Work instructions - From the records below, pull out every line that contains the string "tuplet". Match case: a line counts only if its letters are in the same upper and lower case.

Given data -
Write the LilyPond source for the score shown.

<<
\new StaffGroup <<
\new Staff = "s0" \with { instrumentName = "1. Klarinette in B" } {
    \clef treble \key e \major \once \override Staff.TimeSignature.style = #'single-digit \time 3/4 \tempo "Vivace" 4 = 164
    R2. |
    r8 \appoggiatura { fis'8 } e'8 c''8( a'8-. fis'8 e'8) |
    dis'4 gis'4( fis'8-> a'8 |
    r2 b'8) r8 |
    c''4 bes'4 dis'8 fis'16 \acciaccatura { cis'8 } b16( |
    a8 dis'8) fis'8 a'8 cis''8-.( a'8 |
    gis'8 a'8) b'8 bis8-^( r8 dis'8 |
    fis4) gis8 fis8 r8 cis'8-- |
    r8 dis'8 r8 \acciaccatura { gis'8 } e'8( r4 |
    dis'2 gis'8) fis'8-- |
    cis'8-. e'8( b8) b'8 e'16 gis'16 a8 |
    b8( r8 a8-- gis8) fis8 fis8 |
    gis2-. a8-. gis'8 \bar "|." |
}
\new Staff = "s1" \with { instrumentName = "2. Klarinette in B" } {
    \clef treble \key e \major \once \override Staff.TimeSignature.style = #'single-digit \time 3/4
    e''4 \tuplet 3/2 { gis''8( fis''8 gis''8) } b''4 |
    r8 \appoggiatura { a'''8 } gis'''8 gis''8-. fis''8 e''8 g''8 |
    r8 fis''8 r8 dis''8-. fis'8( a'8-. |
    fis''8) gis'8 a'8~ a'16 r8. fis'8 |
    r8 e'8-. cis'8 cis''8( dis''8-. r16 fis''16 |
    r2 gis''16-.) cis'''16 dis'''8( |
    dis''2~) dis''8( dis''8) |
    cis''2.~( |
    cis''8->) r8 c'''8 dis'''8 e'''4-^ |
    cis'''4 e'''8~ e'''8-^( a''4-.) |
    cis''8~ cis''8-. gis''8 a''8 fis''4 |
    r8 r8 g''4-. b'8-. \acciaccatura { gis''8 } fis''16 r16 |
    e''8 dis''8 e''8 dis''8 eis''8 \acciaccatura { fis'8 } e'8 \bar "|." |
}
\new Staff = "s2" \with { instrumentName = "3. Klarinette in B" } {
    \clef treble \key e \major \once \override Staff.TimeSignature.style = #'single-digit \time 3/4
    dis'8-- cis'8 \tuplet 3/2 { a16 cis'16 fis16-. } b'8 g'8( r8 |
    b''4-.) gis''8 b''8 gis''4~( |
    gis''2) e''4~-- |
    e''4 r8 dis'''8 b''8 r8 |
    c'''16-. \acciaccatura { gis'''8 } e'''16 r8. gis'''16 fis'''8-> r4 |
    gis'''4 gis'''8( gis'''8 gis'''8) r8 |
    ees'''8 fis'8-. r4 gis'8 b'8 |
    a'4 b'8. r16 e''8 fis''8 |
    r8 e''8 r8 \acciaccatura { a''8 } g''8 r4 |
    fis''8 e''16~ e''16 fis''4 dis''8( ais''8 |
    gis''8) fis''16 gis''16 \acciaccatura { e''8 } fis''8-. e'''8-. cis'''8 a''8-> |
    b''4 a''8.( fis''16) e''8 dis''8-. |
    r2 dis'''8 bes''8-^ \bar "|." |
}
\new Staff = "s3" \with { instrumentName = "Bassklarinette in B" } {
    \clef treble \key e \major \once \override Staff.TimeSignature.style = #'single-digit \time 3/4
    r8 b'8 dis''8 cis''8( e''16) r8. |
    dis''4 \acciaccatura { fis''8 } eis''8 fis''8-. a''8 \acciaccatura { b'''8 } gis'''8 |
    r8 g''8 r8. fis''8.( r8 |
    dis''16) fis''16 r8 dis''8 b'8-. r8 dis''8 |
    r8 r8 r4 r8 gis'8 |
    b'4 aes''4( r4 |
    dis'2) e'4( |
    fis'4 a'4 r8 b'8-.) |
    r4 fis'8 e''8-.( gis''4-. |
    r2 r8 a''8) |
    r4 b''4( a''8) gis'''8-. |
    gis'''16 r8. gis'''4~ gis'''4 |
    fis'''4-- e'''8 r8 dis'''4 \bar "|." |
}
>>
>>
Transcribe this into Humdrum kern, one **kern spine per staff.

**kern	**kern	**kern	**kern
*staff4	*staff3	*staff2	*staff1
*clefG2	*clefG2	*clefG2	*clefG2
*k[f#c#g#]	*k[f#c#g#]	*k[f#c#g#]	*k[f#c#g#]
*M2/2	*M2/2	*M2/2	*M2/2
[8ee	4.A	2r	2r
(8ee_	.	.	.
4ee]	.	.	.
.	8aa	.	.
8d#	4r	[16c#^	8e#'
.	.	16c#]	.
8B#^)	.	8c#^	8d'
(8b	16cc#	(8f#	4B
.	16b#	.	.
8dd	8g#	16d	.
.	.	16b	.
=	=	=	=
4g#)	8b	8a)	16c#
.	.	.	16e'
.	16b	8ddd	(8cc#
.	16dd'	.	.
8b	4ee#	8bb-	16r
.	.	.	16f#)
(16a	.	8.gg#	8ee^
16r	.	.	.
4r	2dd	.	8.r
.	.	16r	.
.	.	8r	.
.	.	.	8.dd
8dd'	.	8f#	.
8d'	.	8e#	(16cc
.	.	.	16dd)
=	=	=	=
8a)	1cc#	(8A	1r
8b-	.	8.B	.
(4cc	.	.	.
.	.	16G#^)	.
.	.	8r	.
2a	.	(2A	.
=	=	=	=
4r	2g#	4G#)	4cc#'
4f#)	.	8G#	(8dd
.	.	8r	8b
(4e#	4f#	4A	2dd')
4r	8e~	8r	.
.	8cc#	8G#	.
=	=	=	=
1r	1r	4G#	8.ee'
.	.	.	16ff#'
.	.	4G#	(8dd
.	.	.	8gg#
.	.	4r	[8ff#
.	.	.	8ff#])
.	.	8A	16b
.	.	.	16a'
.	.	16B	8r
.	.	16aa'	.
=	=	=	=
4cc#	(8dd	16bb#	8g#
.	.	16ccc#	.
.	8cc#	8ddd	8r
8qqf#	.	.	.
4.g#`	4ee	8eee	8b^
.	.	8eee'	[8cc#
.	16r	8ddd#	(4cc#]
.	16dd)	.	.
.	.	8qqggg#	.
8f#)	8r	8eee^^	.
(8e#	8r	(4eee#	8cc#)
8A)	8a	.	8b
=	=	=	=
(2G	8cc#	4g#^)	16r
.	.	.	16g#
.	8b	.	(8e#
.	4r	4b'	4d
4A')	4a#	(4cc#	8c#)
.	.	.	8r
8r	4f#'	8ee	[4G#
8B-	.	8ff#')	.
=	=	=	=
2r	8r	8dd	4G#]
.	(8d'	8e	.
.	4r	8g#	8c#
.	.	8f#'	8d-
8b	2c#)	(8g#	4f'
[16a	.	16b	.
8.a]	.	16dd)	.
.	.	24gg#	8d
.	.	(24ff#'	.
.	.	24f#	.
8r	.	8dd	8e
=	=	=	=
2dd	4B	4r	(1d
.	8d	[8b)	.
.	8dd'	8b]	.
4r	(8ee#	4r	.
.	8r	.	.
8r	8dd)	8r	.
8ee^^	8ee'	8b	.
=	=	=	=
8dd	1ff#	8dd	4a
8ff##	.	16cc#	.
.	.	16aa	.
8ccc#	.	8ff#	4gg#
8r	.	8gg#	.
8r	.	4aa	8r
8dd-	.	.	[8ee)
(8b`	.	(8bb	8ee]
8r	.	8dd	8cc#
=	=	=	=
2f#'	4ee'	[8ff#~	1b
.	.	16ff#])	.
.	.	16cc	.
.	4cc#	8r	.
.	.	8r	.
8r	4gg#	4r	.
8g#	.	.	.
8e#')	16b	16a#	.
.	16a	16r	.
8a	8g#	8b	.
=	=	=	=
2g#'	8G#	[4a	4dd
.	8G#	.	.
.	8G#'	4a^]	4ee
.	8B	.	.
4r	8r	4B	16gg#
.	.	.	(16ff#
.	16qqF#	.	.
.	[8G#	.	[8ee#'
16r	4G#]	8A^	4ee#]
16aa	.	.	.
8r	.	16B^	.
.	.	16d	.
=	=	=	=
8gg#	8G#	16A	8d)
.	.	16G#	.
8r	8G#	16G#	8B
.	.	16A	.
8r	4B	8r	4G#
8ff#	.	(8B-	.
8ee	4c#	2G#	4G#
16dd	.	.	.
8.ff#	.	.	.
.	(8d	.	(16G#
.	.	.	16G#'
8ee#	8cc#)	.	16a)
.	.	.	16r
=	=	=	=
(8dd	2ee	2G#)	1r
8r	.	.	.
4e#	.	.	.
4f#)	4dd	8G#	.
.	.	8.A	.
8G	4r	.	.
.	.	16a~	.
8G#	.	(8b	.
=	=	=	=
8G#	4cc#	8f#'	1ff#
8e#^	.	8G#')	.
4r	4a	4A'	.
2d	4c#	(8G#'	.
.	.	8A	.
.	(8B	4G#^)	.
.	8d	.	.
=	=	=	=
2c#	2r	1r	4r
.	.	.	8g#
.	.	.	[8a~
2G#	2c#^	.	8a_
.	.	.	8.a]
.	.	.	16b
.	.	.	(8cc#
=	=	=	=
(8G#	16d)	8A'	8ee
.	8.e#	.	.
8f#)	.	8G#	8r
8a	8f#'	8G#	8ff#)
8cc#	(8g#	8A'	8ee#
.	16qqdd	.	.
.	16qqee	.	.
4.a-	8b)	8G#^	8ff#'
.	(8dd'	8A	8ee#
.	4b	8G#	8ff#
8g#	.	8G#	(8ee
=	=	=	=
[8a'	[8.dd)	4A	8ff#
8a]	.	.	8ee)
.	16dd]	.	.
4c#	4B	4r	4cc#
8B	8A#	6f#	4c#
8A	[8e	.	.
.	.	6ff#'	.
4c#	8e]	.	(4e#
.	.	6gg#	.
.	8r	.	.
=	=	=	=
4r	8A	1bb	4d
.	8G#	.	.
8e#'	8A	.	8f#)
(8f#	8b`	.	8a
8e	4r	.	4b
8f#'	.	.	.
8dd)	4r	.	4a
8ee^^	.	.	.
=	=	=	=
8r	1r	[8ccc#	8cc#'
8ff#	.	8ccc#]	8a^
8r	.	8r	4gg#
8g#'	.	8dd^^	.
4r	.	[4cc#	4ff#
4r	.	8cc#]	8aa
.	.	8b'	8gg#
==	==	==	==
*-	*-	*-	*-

Correct response -
    e''4 \tuplet 3/2 { gis''8( fis''8 gis''8) } b''4 |
    dis'8-- cis'8 \tuplet 3/2 { a16 cis'16 fis16-. } b'8 g'8( r8 |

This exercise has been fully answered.